Data in this exercise Start Marker

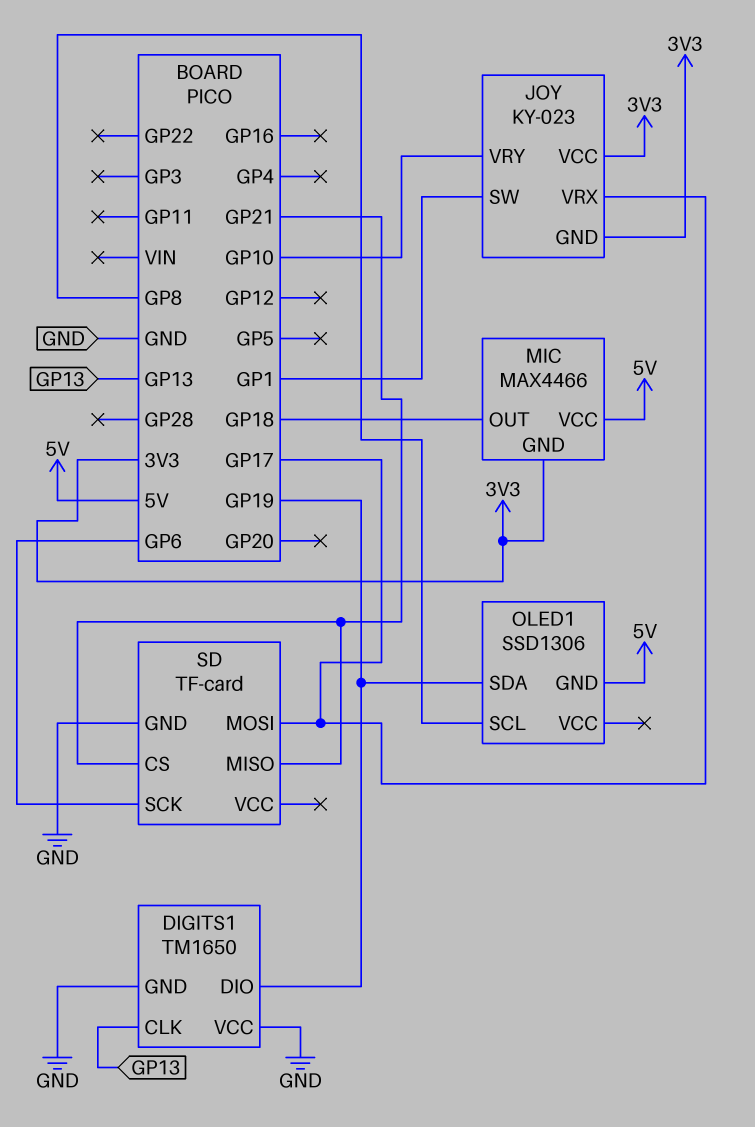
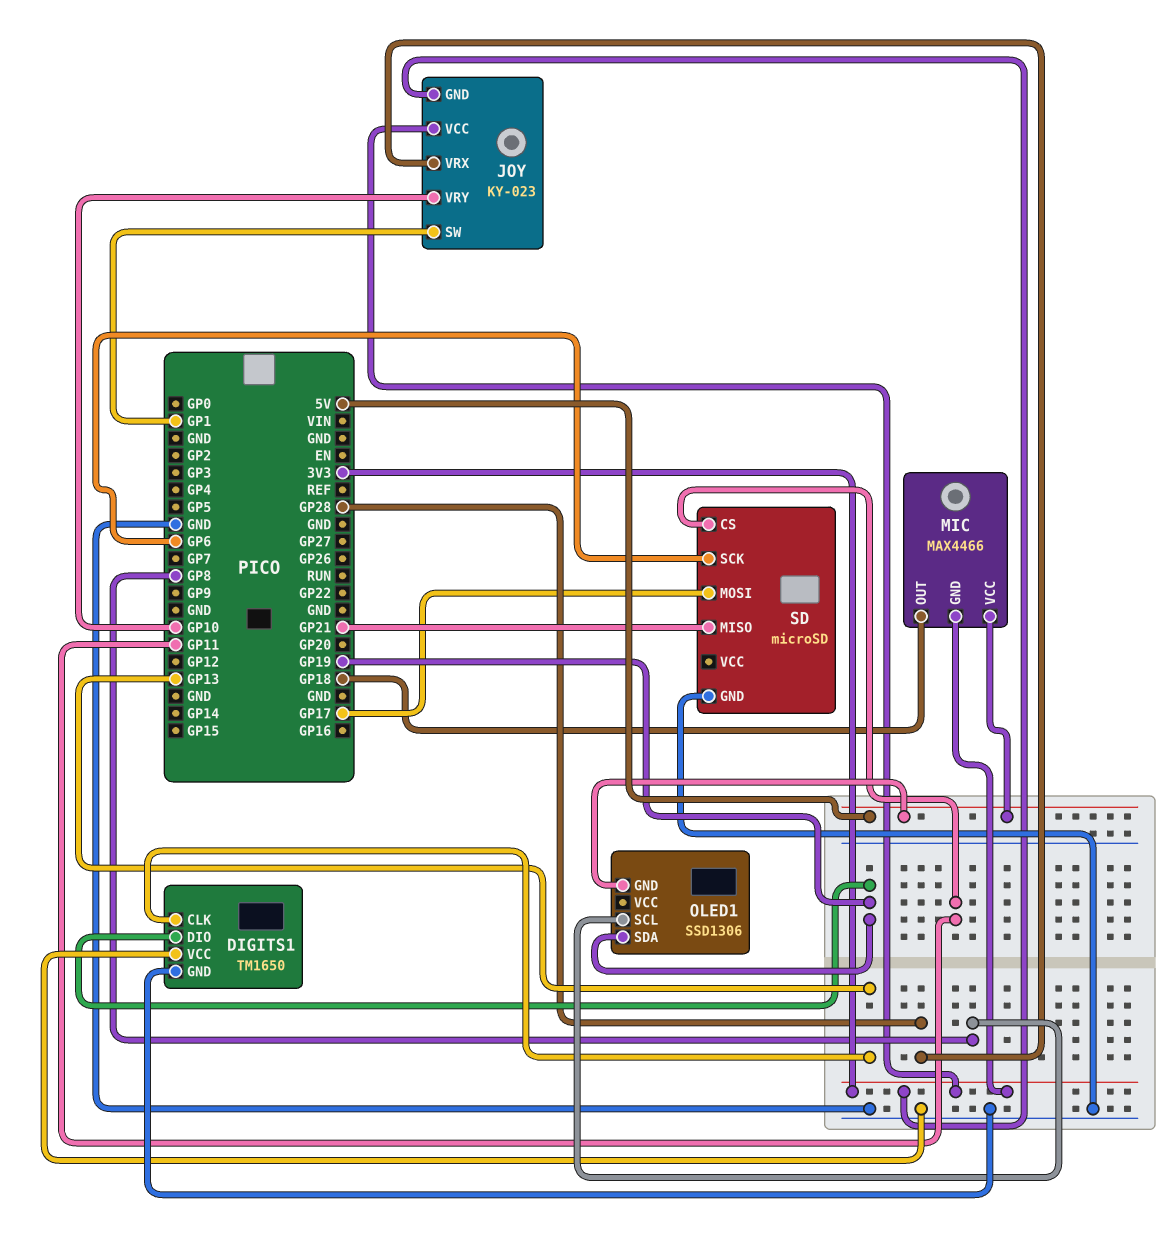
JOY pin VRX: GP17 -> GP28
SD: TF-card -> microSD
SD pin CS: GP21 -> GP11

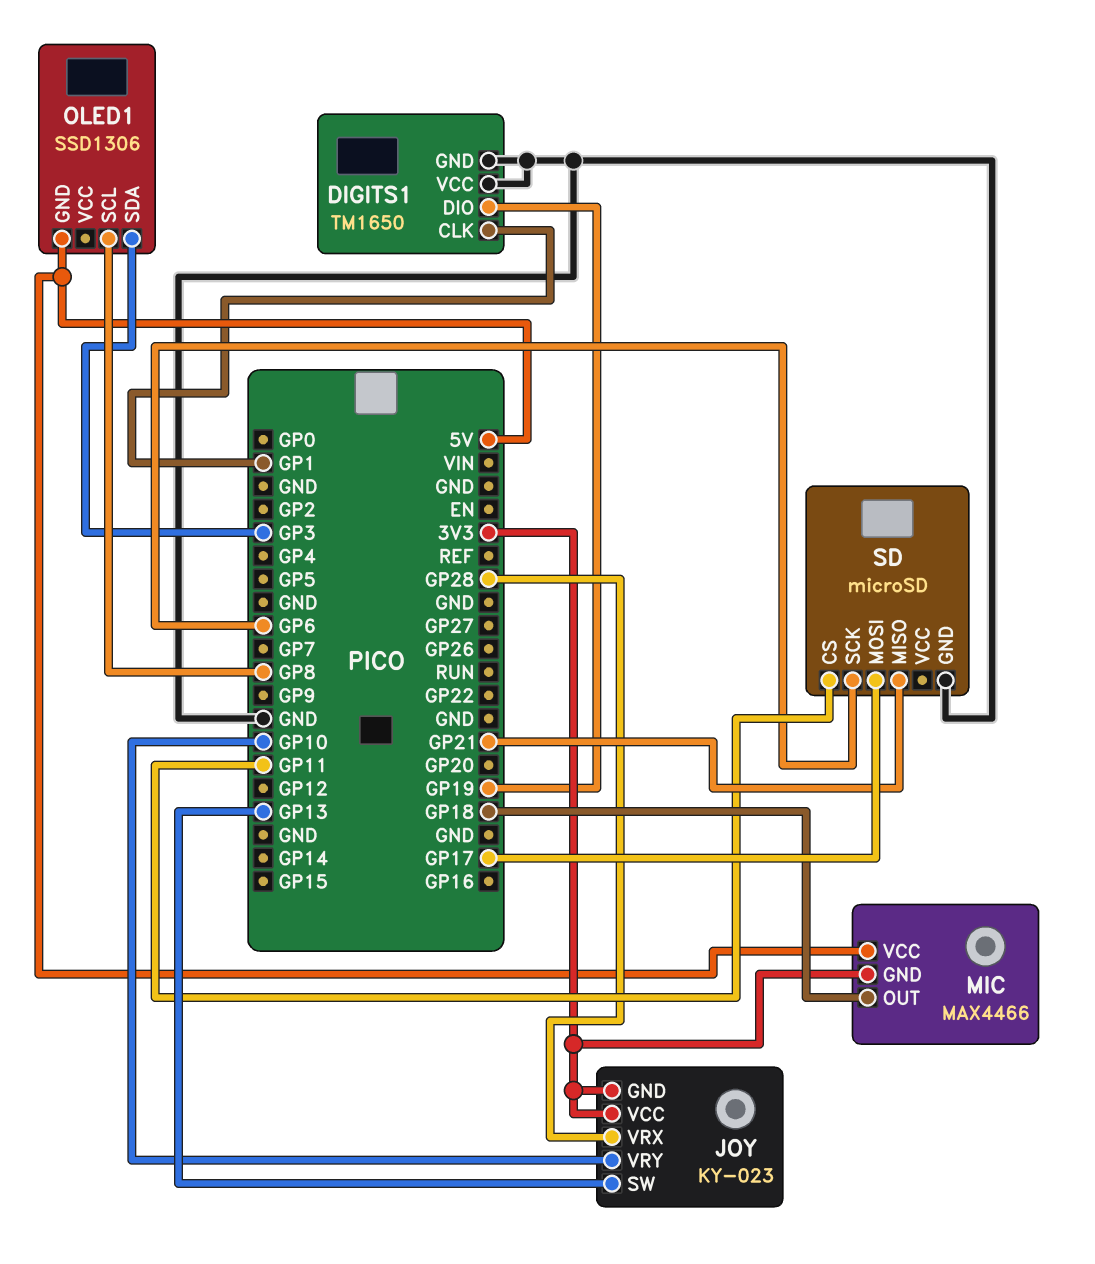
DIGITS1 pin CLK: GP13 -> GP1
JOY pin SW: GP1 -> GP13
OLED1 pin SDA: GP19 -> GP3

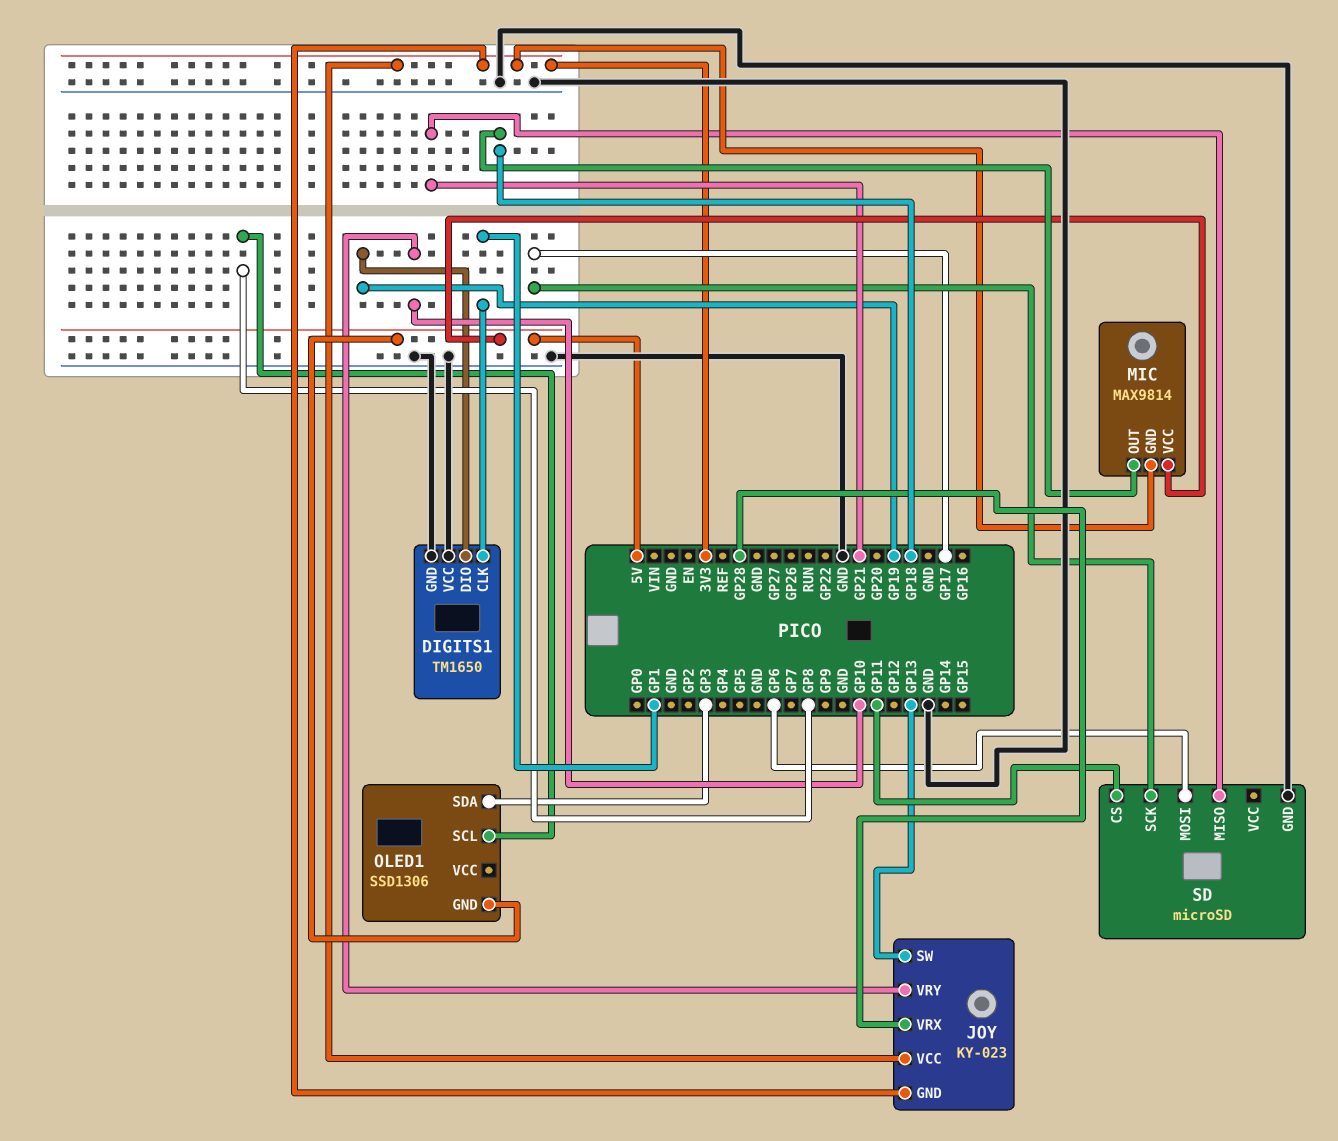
MIC: MAX4466 -> MAX9814
SD pin MOSI: GP17 -> GP6
SD pin SCK: GP6 -> GP17

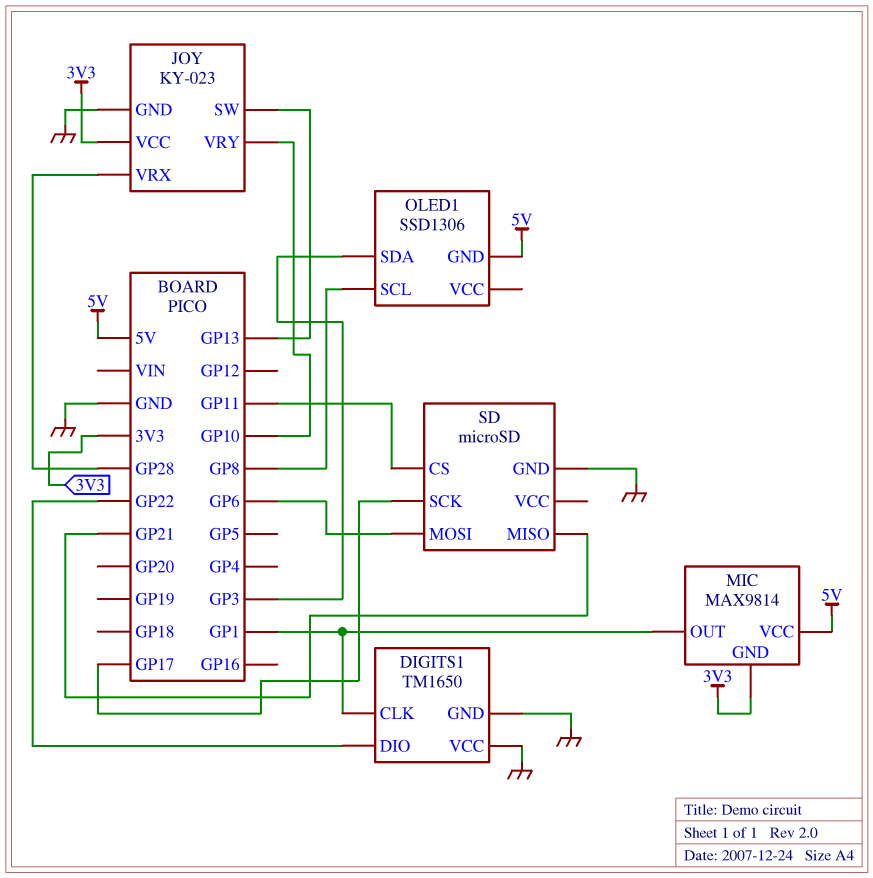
DIGITS1 pin DIO: GP19 -> GP22
JOY pin GND: 3V3 -> GND
MIC pin OUT: GP18 -> GP1

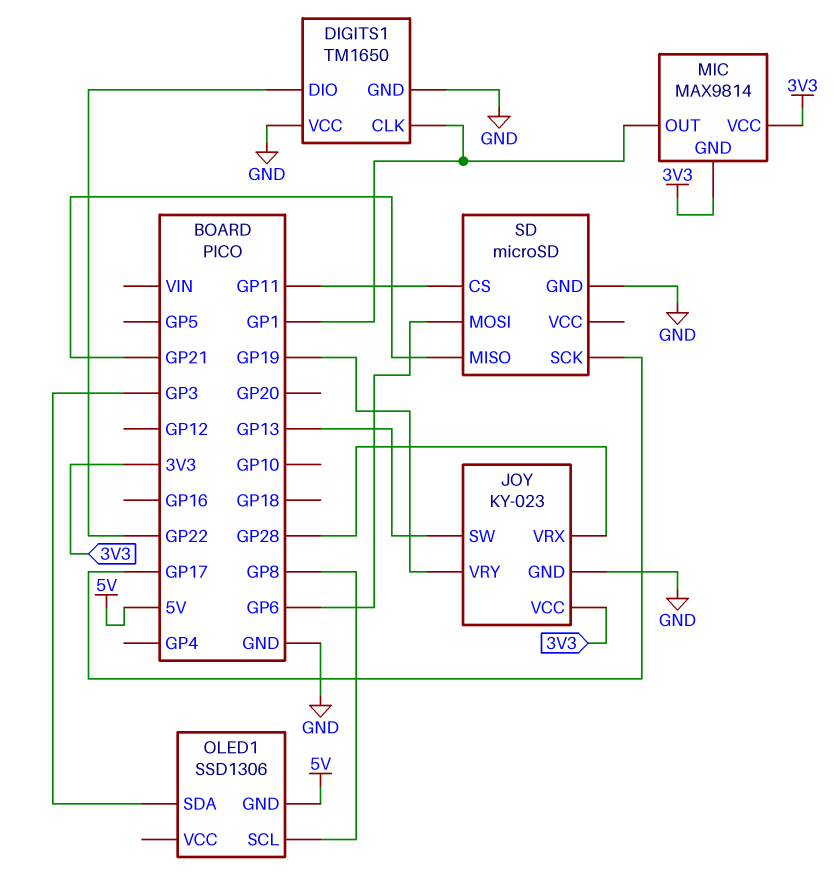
JOY pin VRY: GP10 -> GP19
MIC pin VCC: 5V -> 3V3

Data in this exercise End Marker

What to produce
From the records above, give again only the part that opens with the line containing "SD: TF-card -> microSD" and closes with the line containing "MIC pin OUT: GP18 -> GP1". Keep both ends but drop the pictures.

Written response
SD: TF-card -> microSD
SD pin CS: GP21 -> GP11

DIGITS1 pin CLK: GP13 -> GP1
JOY pin SW: GP1 -> GP13
OLED1 pin SDA: GP19 -> GP3

MIC: MAX4466 -> MAX9814
SD pin MOSI: GP17 -> GP6
SD pin SCK: GP6 -> GP17

DIGITS1 pin DIO: GP19 -> GP22
JOY pin GND: 3V3 -> GND
MIC pin OUT: GP18 -> GP1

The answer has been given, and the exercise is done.